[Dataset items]
*** Begin section ***
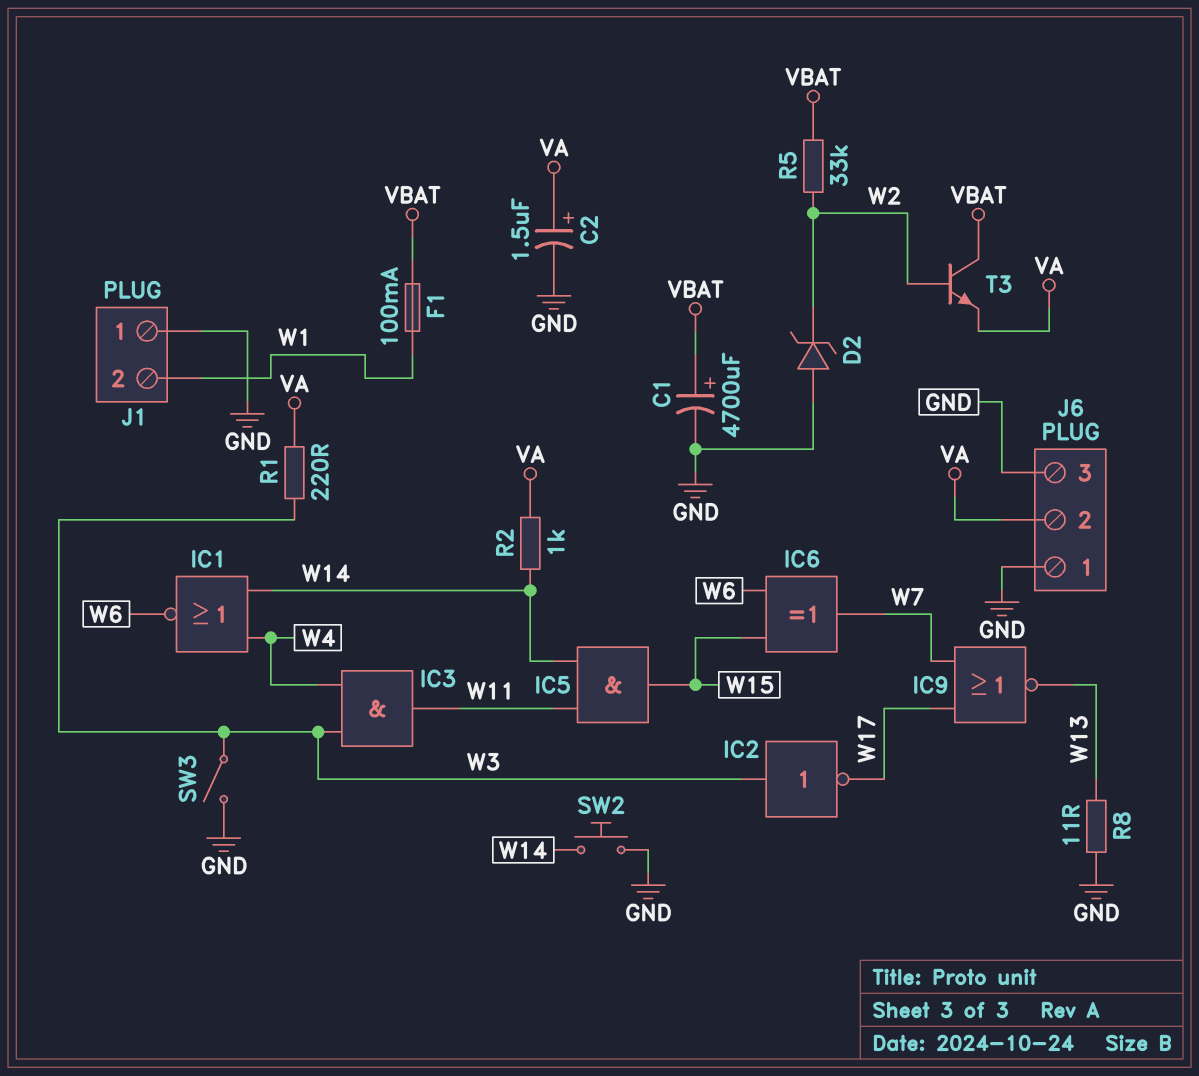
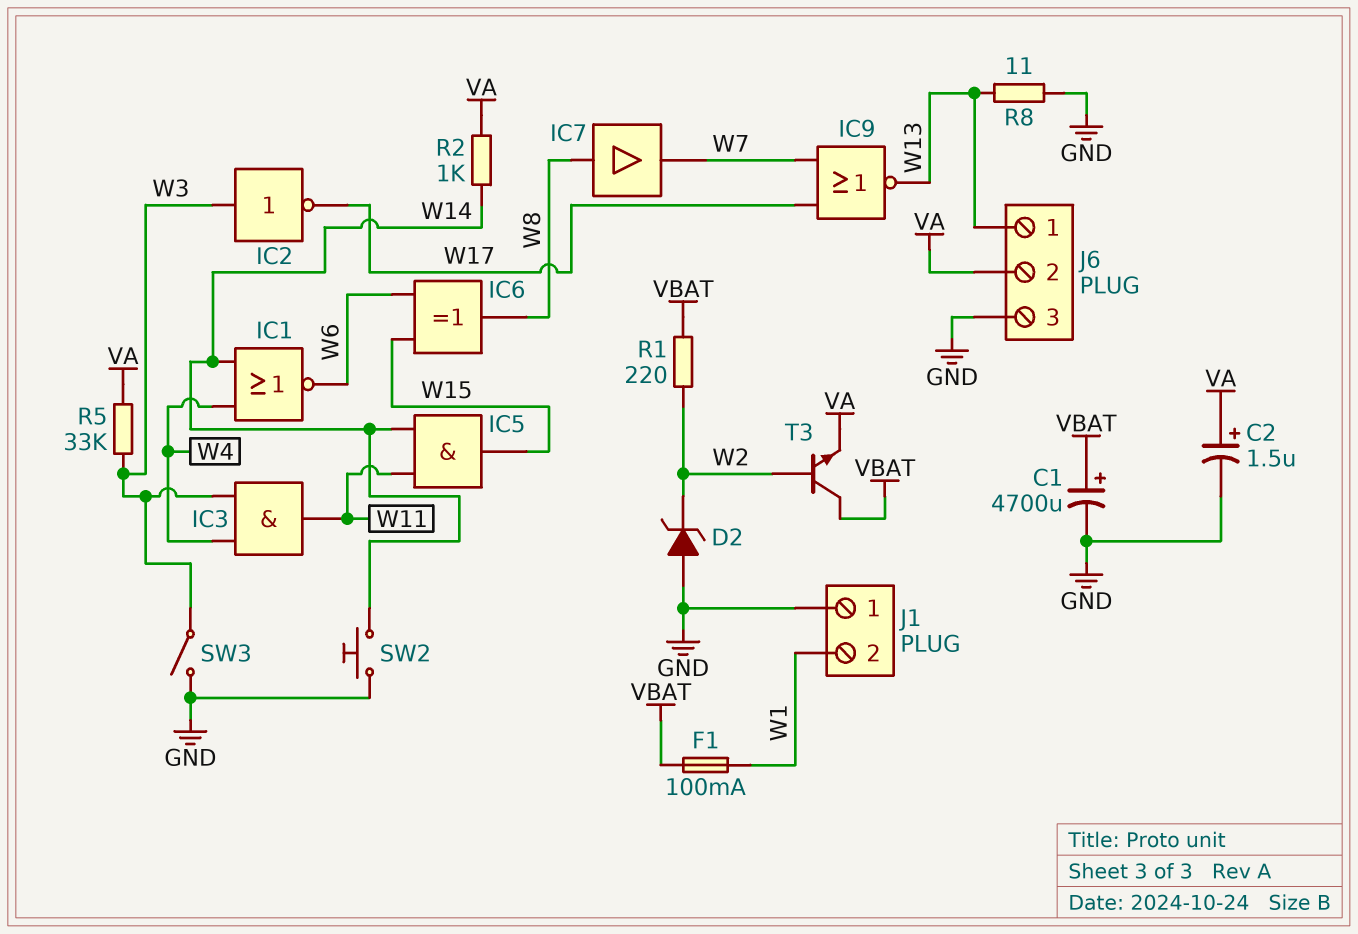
IC6: XOR (in W6, in W15, out W7) -> XOR (in W6, in W15, out W8)
IC7: none -> buffer (in W8, out W7)
J6 pin 1: GND -> W13
R1: 220 (VA, W3) -> 220 (VBAT, W2)
R5: 33k (VBAT, W2) -> 33k (VA, W3)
*** End section ***
WORK TO BE COMPLETED |
Although the records include pictures, output only their text, exactly and completely.

ANSWER AREA |
IC6: XOR (in W6, in W15, out W7) -> XOR (in W6, in W15, out W8)
IC7: none -> buffer (in W8, out W7)
J6 pin 1: GND -> W13
R1: 220 (VA, W3) -> 220 (VBAT, W2)
R5: 33k (VBAT, W2) -> 33k (VA, W3)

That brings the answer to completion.